#### [Problem statement]
What is needed is an exact reproduction of the lines in the records below, starting at the line with "C1: 47uF (0V, NET22)" and ending at the line with "P3 pin 2: NET19 -> 0V", both included, and nothing else; pictures stay out.

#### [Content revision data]

━━━━━━━━

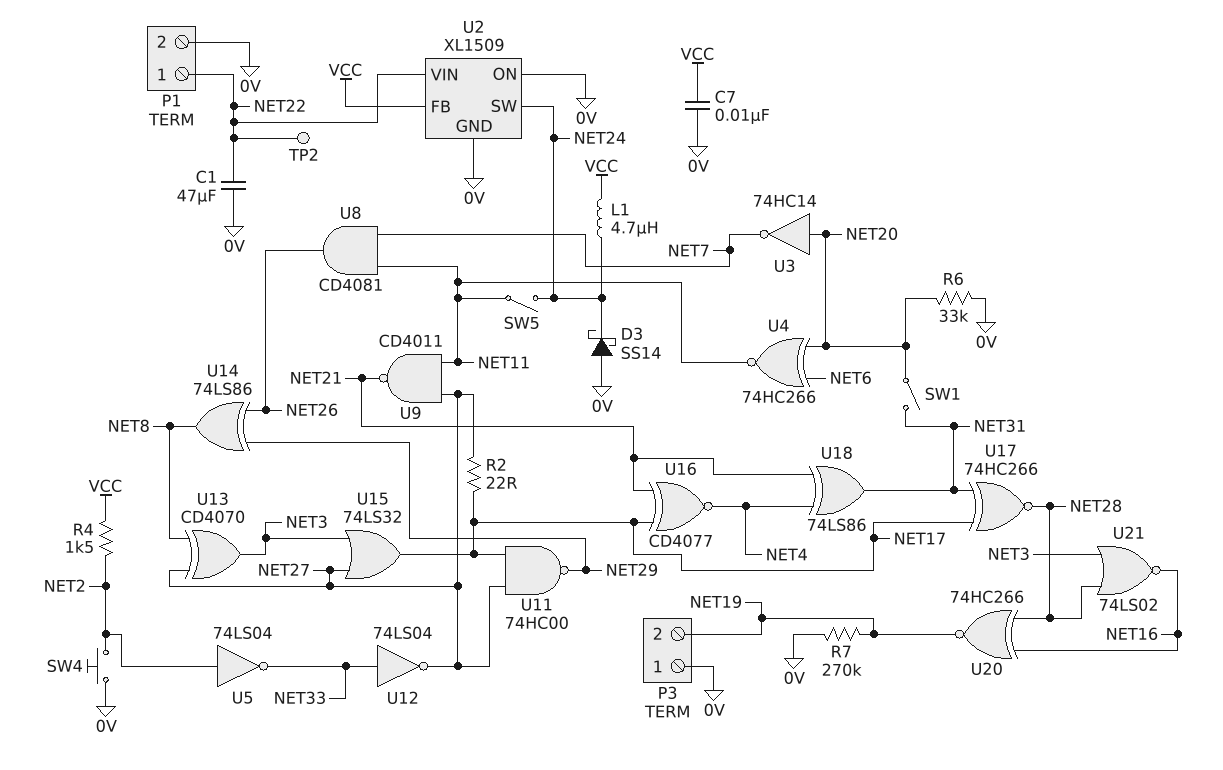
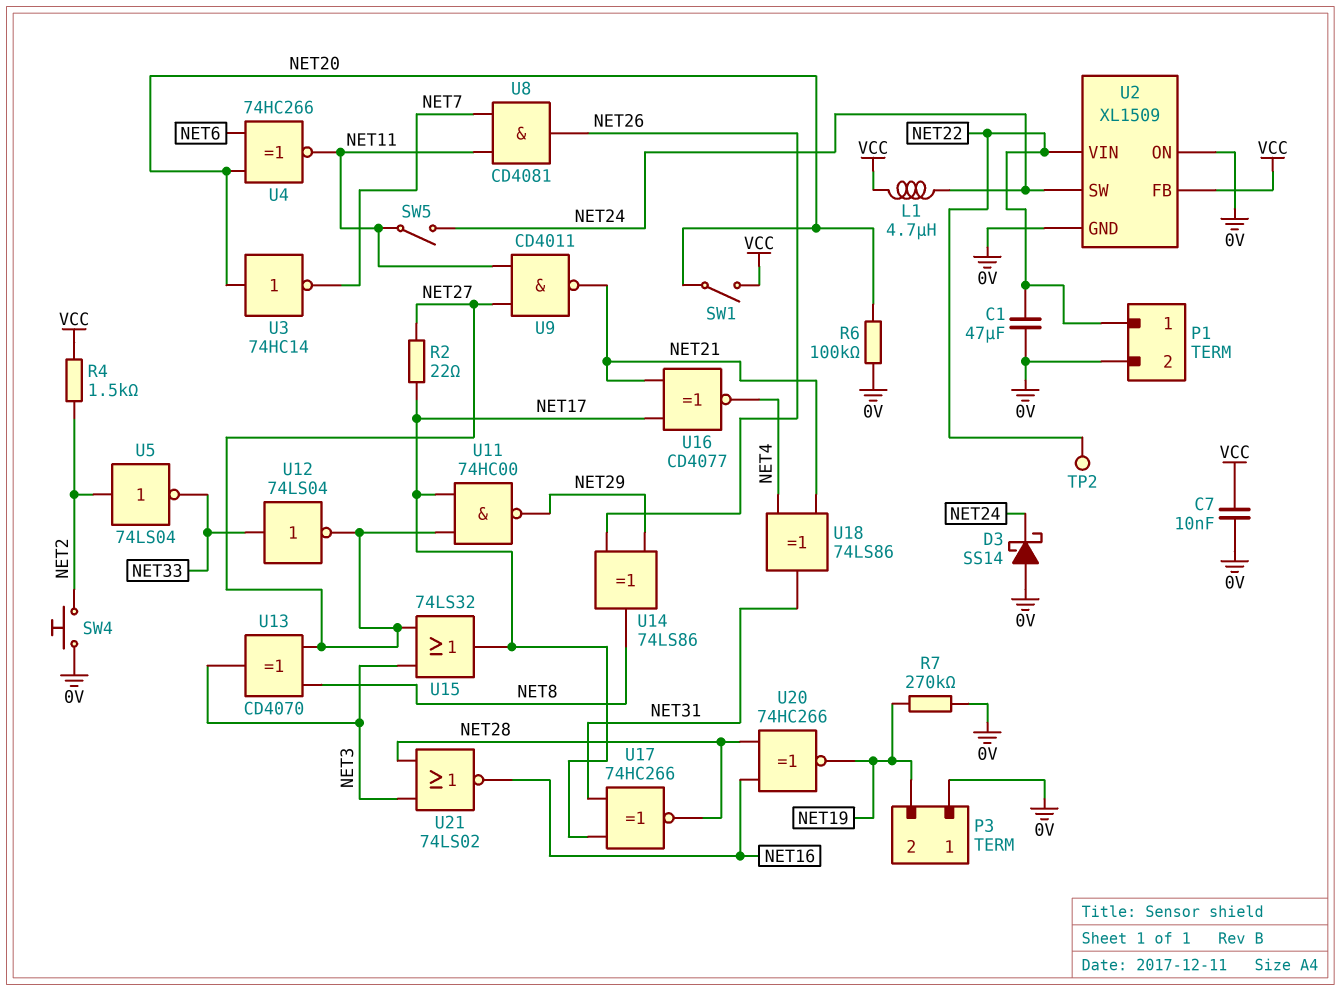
R6: 33k (0V, NET20) -> 100k (0V, NET20)
SW1: switch (NET20, NET31) -> switch (NET20, VCC)

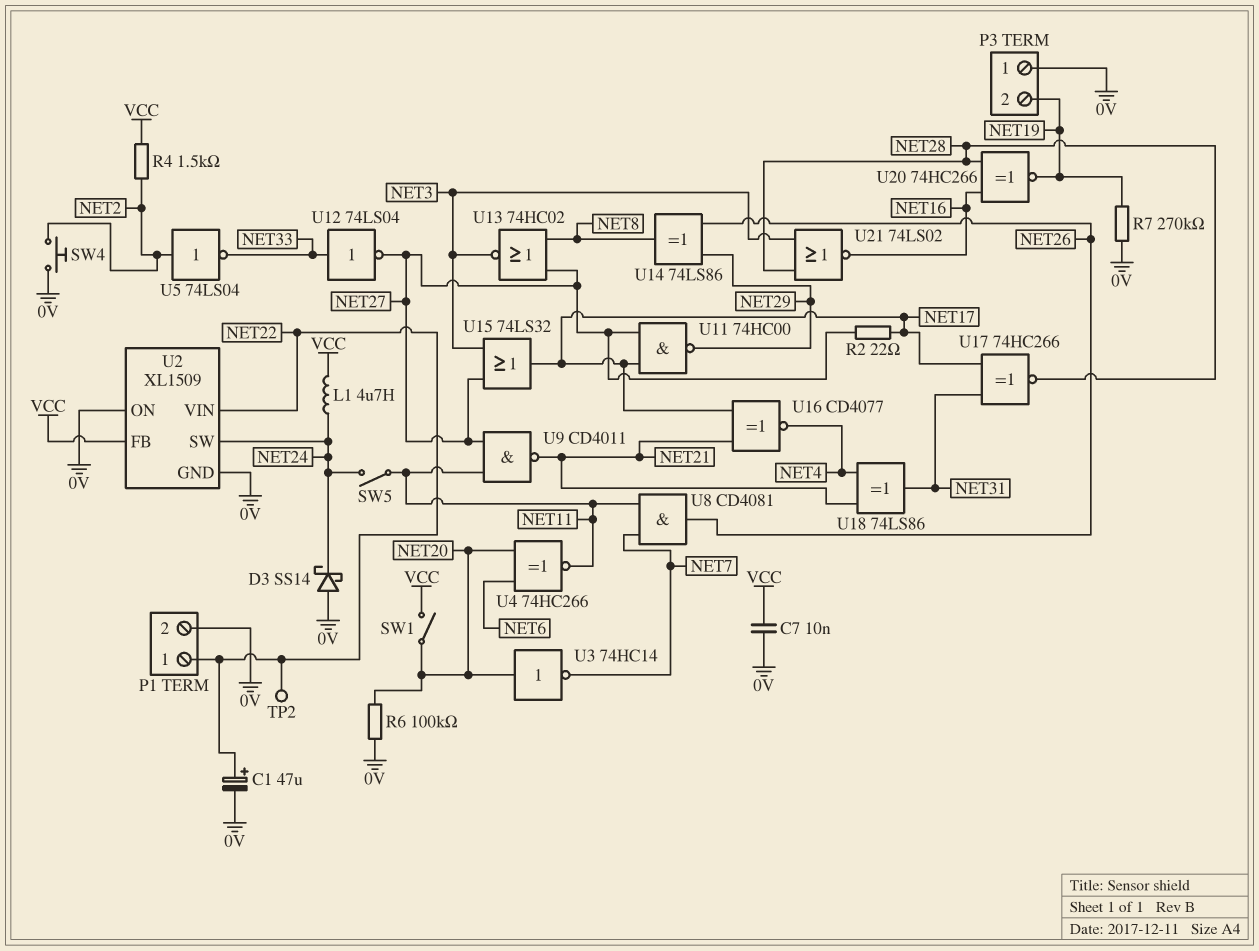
C1: 47uF (0V, NET22) -> 47uF (plus NET22, minus 0V)
U13: XOR CD4070 (in NET8, in NET27, out NET3) -> NOR 74HC02 (in NET8, in NET27, out NET3)

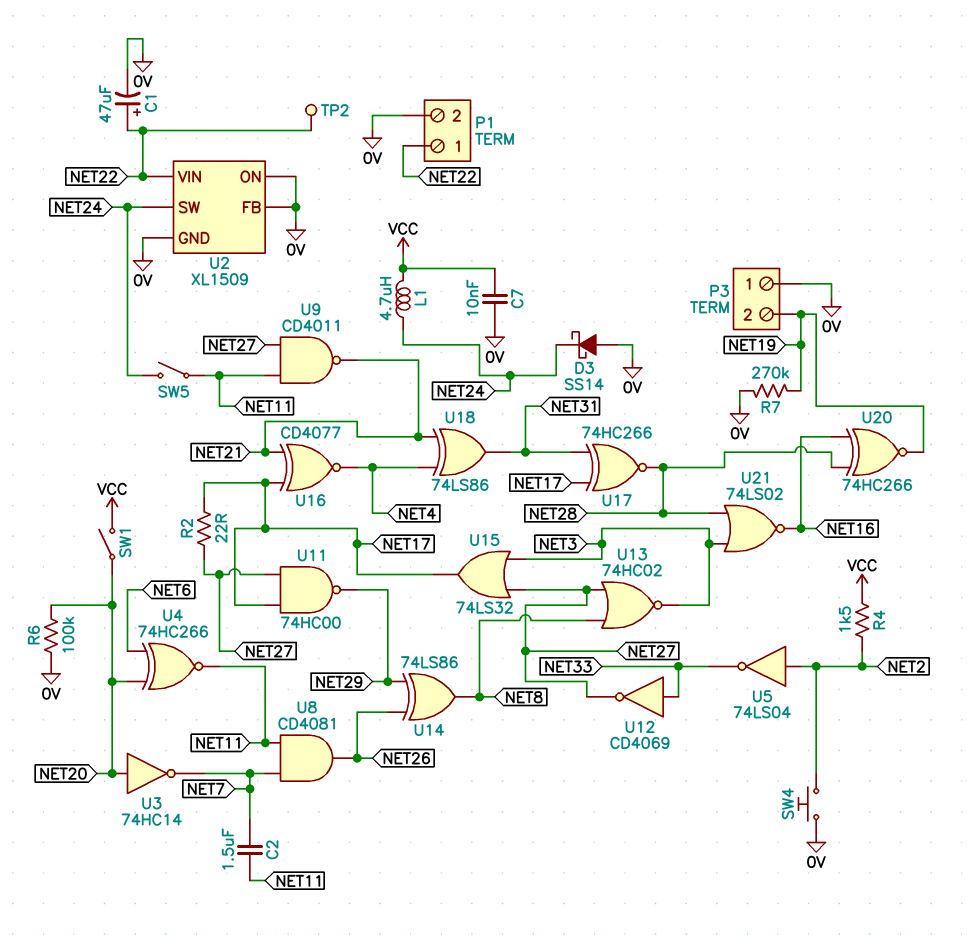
C2: none -> 1.5uF (NET7, NET11)
U2 pin FB: VCC -> 0V
U12: NOT 74LS04 (in NET33, out NET27) -> NOT CD4069 (in NET33, out NET27)

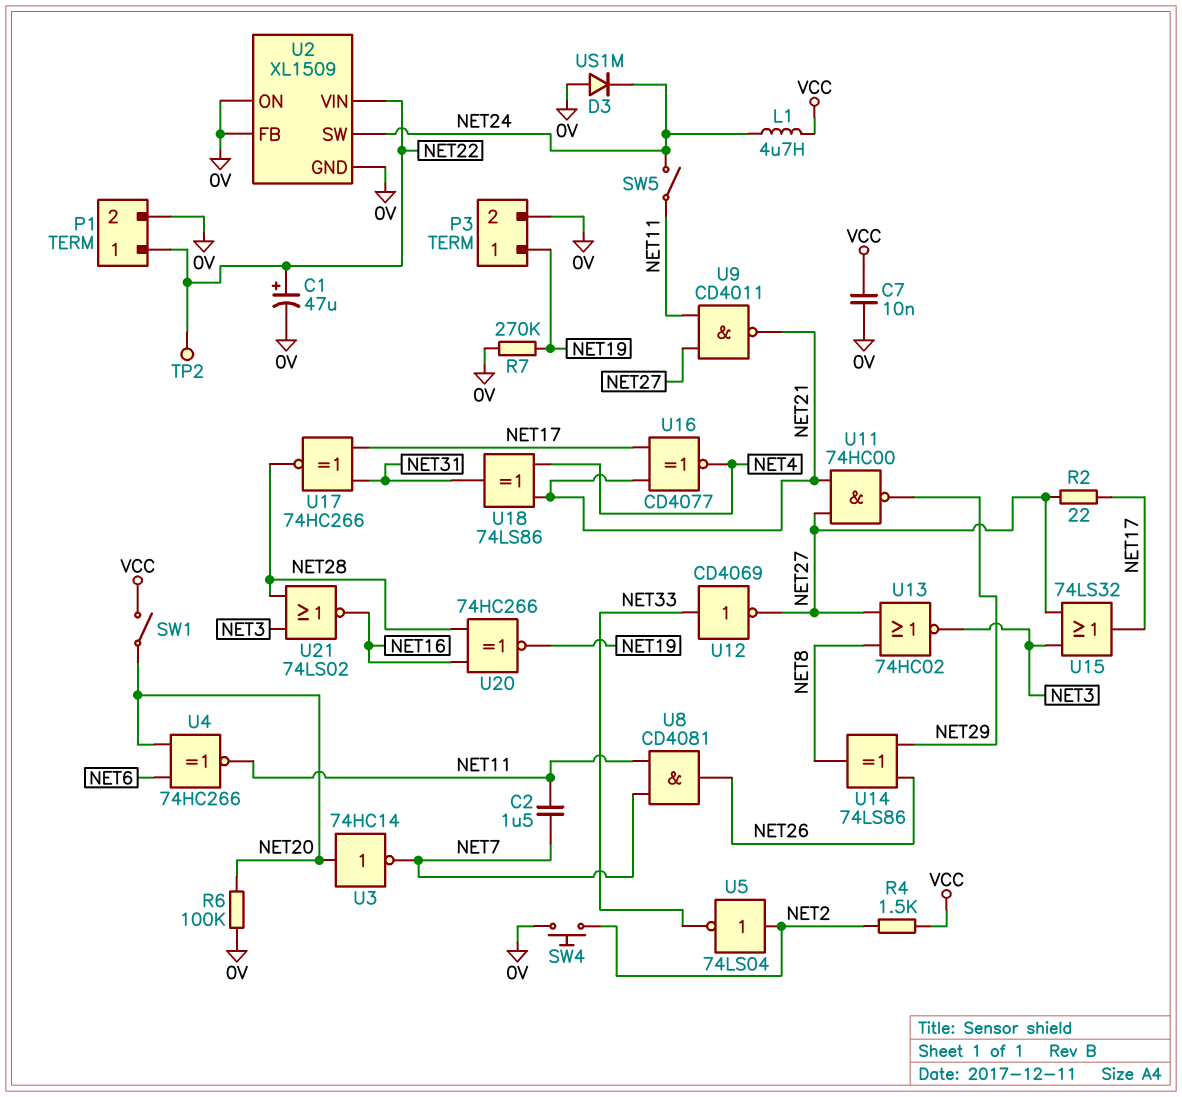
D3: schottky SS14 (A 0V, K NET24) -> diode US1M (A 0V, K NET24)
P3 pin 1: 0V -> NET19
P3 pin 2: NET19 -> 0V
U11: NAND 74HC00 (in NET17, in NET27, out NET29) -> NAND 74HC00 (in NET21, in NET27, out NET29)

━━━━━━━━

#### [Exercise answer]
C1: 47uF (0V, NET22) -> 47uF (plus NET22, minus 0V)
U13: XOR CD4070 (in NET8, in NET27, out NET3) -> NOR 74HC02 (in NET8, in NET27, out NET3)

C2: none -> 1.5uF (NET7, NET11)
U2 pin FB: VCC -> 0V
U12: NOT 74LS04 (in NET33, out NET27) -> NOT CD4069 (in NET33, out NET27)

D3: schottky SS14 (A 0V, K NET24) -> diode US1M (A 0V, K NET24)
P3 pin 1: 0V -> NET19
P3 pin 2: NET19 -> 0V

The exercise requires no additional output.